▶ [Information provided]:
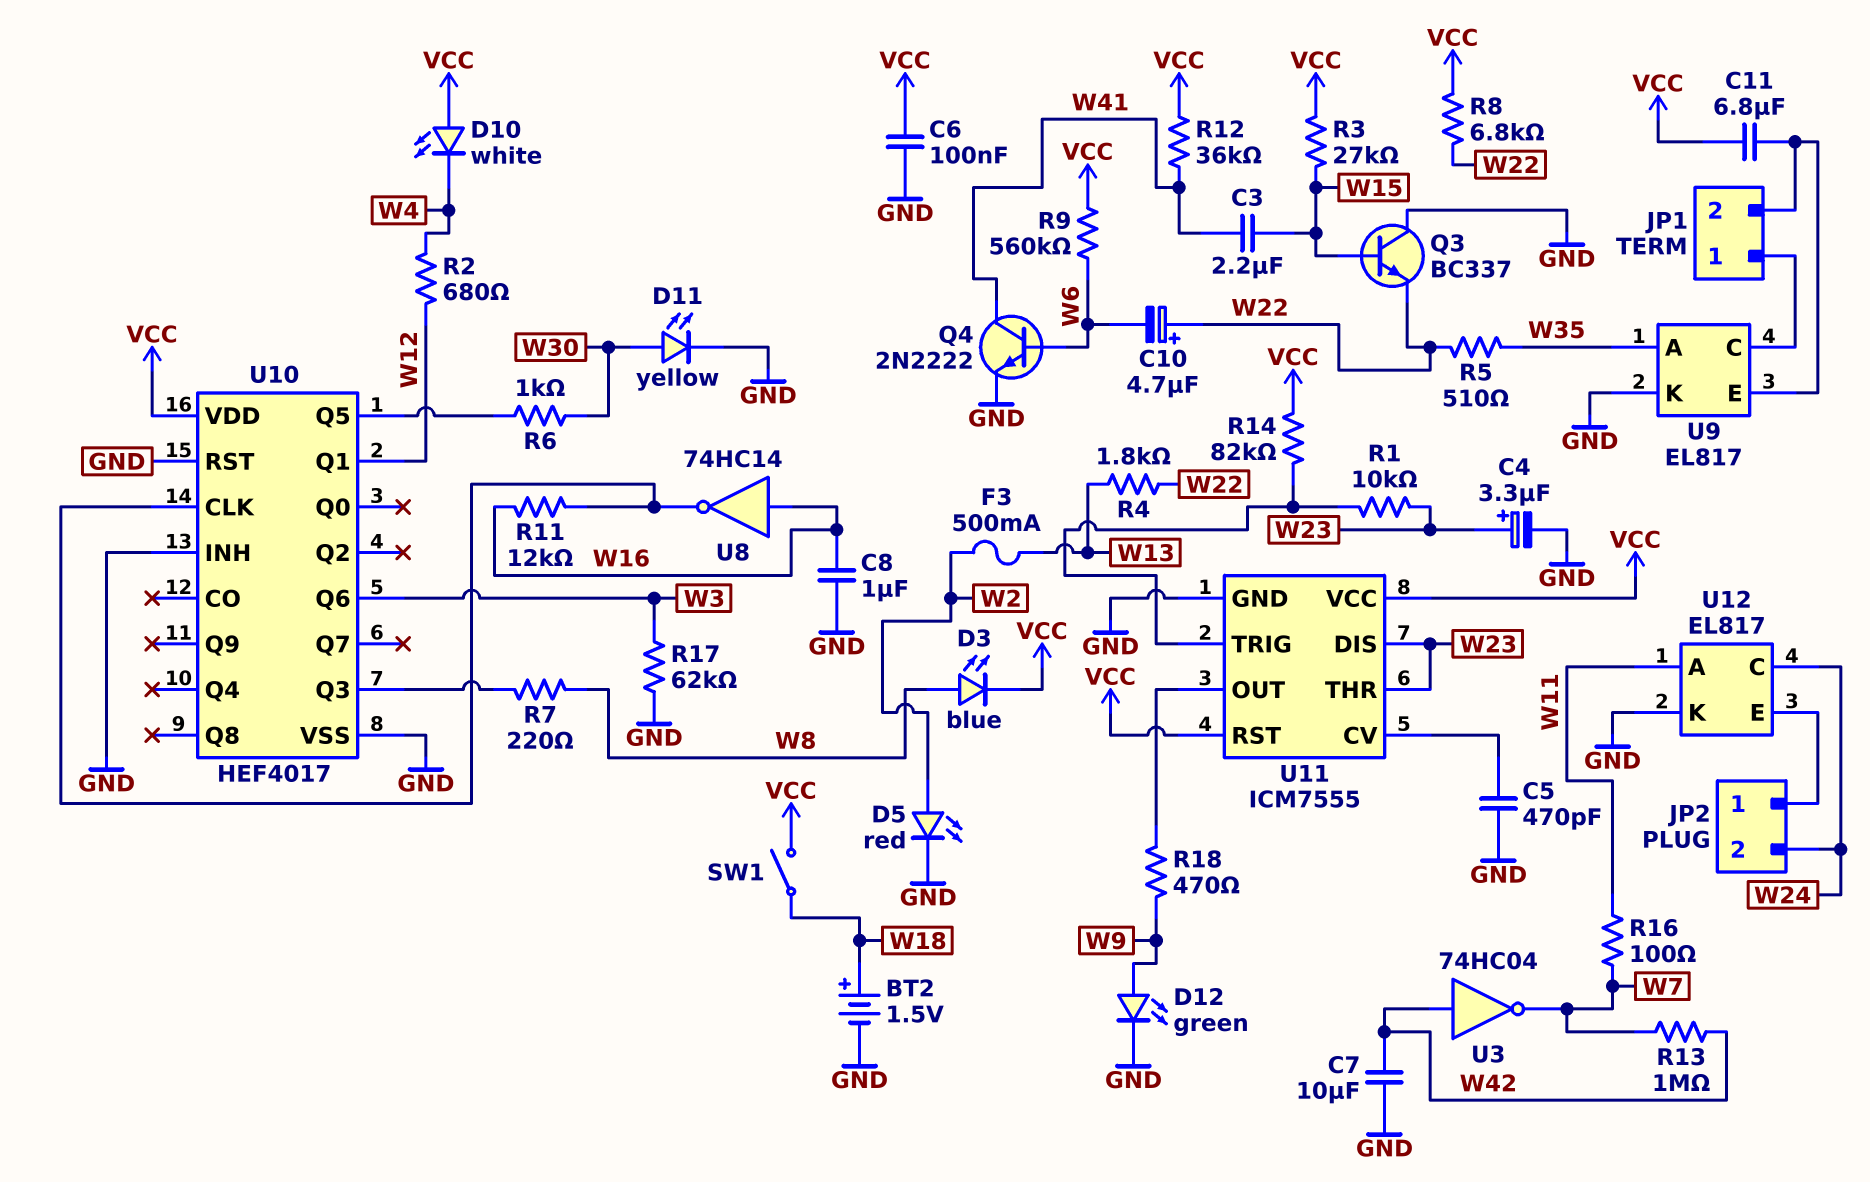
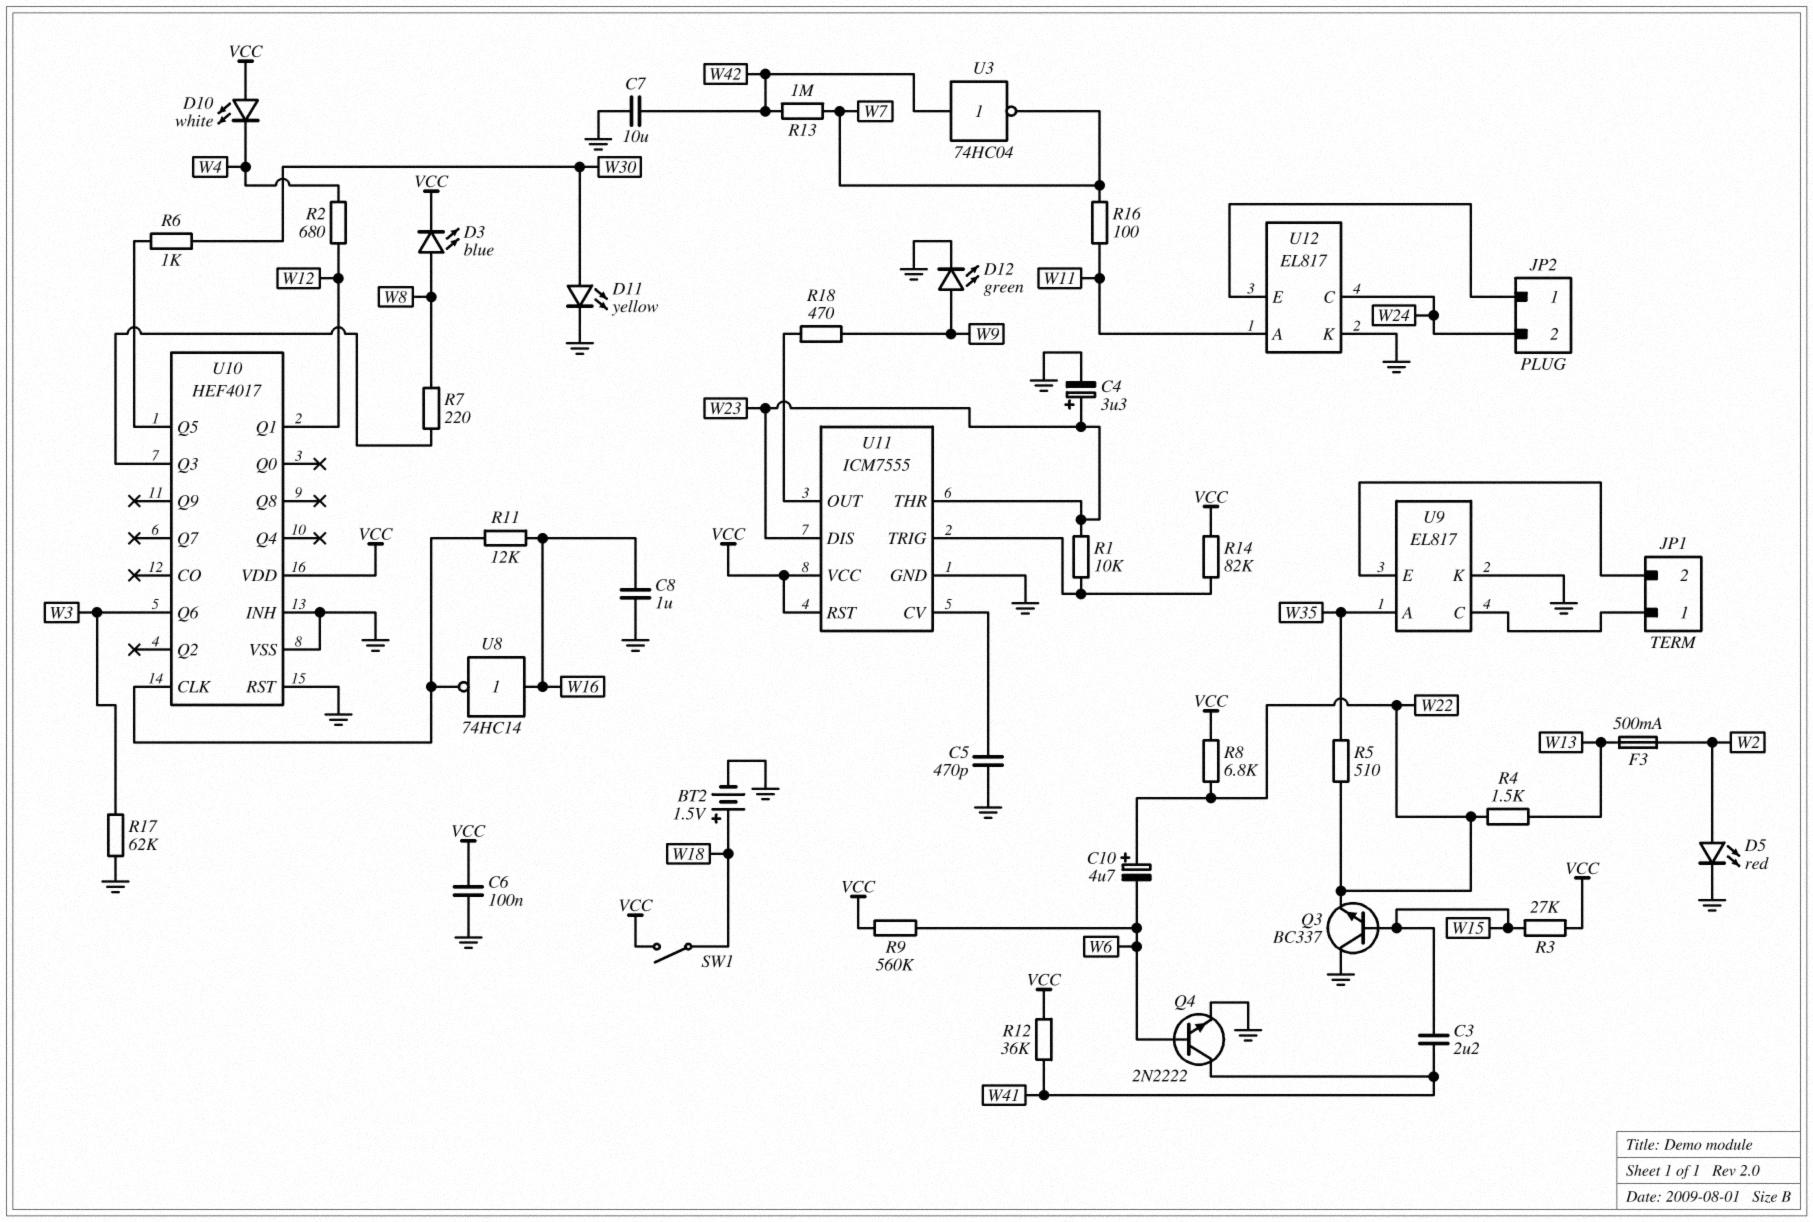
C11: 6.8uF (JP1/2, VCC) -> none
R4: 1.8k (W13, W22) -> 1.5k (W13, W22)

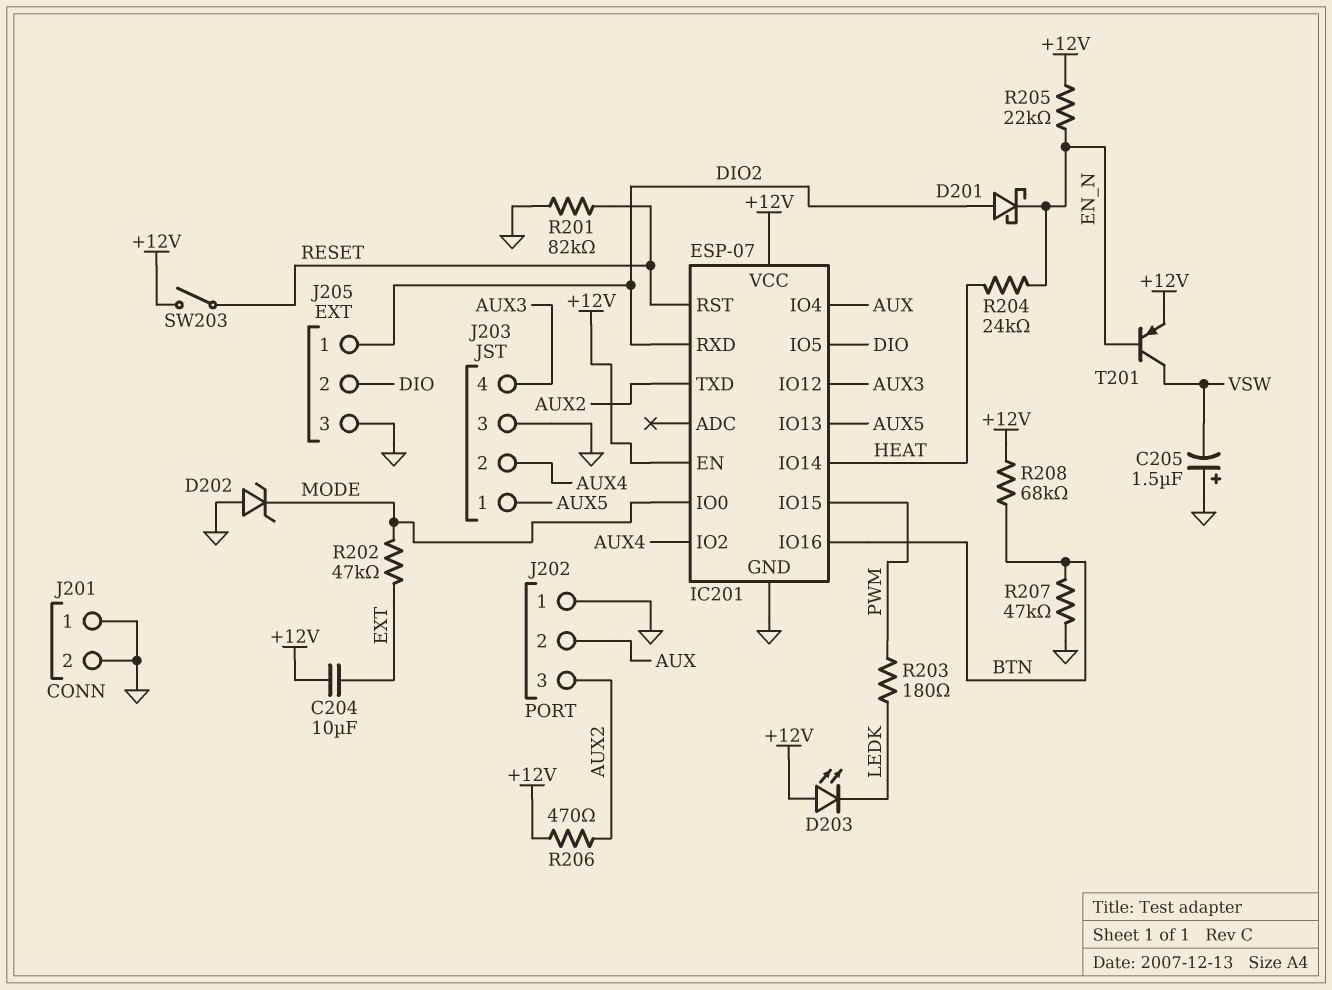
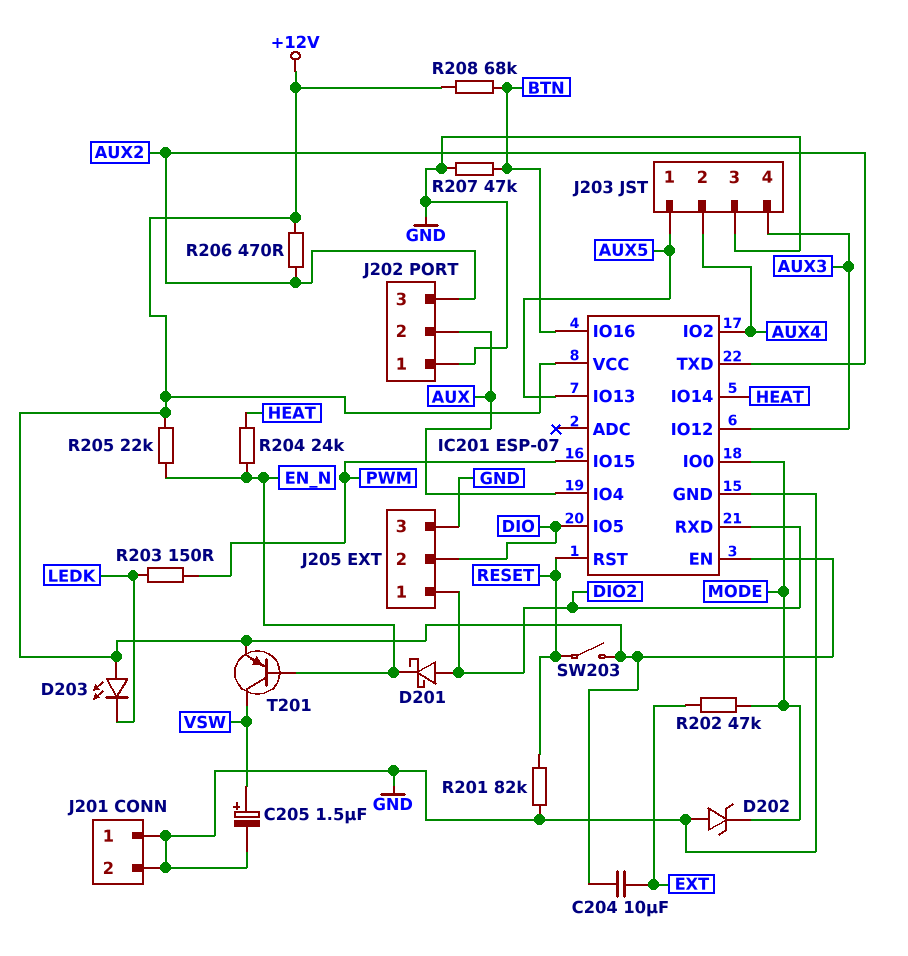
C205: 1.5uF (plus GND, minus VSW) -> 1.5uF (plus VSW, minus GND)
R203: 180 (LEDK, PWM) -> 150 (LEDK, PWM)

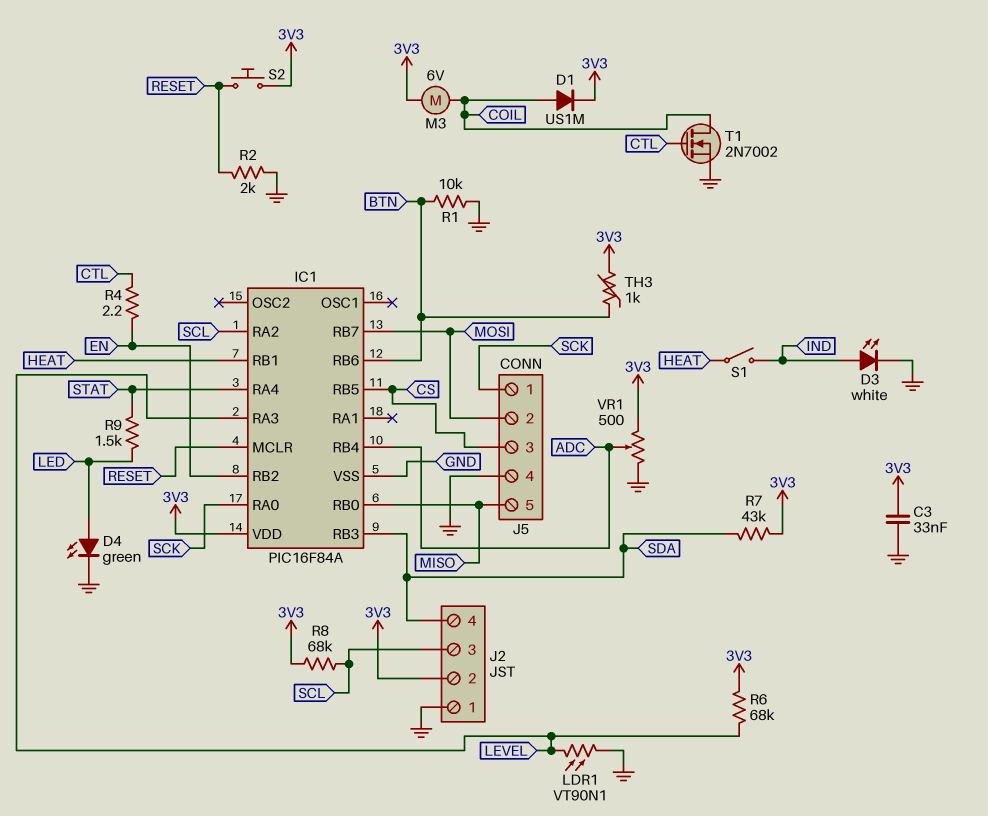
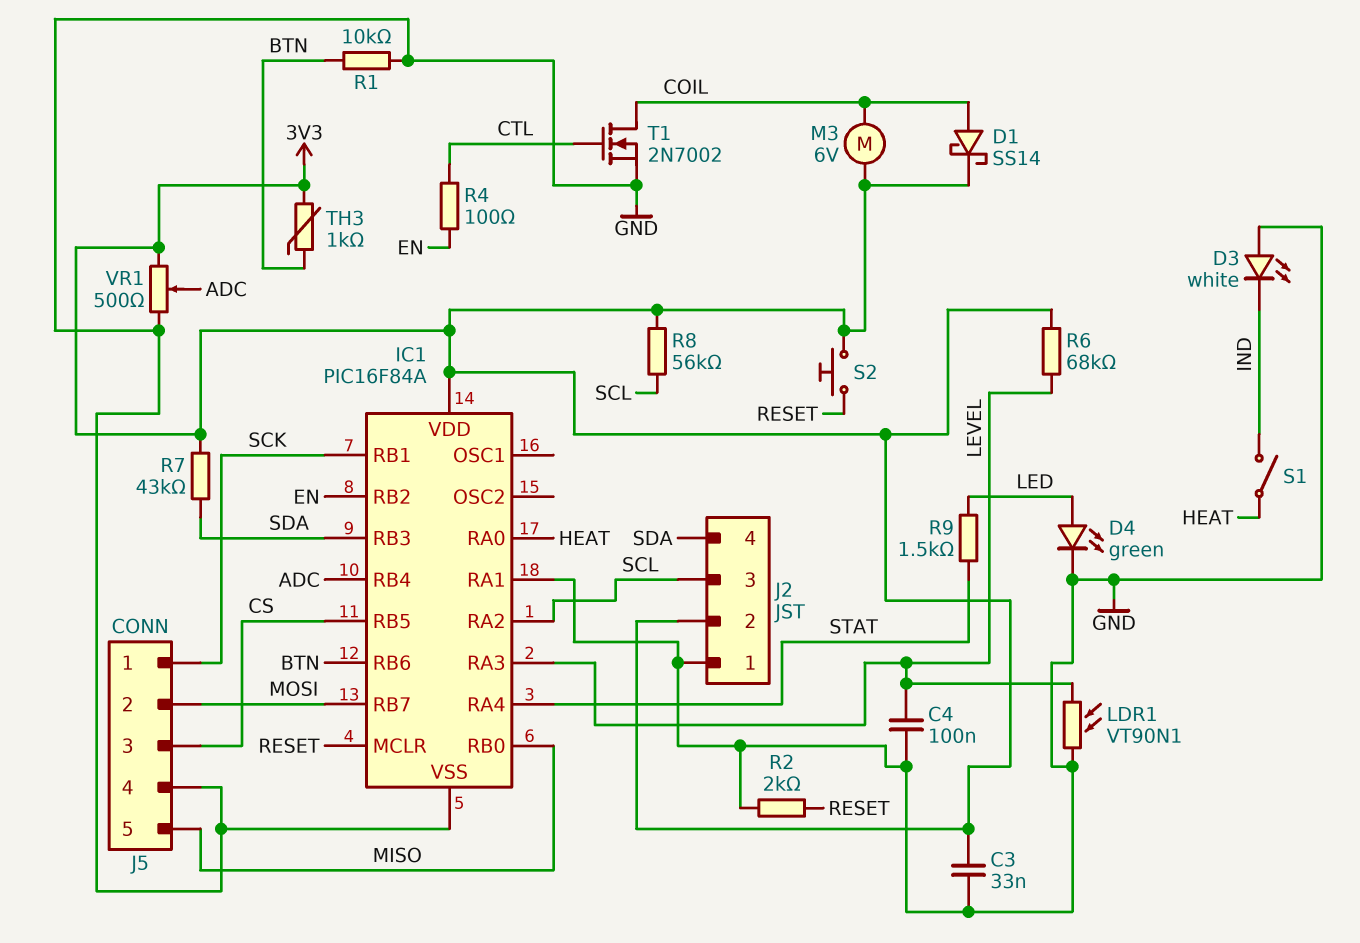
C4: none -> 100nF (GND, LEVEL)
D1: diode US1M (A COIL, K 3V3) -> schottky SS14 (A COIL, K 3V3)
D3: LED white (A IND, K GND) -> LED white (A GND, K IND)
IC1 pin RA0: SCK -> HEAT
IC1 pin RA1: none -> GND
IC1 pin RB1: HEAT -> SCK
R4: 2.2 (CTL, EN) -> 100 (CTL, EN)
R8: 68k (3V3, SCL) -> 56k (3V3, SCL)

▶ [Aim of the task]:
Look for the string "HEAT" in the listing above and copy every line holding it.

▶ [Response to this exercise]:
IC1 pin RA0: SCK -> HEAT
IC1 pin RB1: HEAT -> SCK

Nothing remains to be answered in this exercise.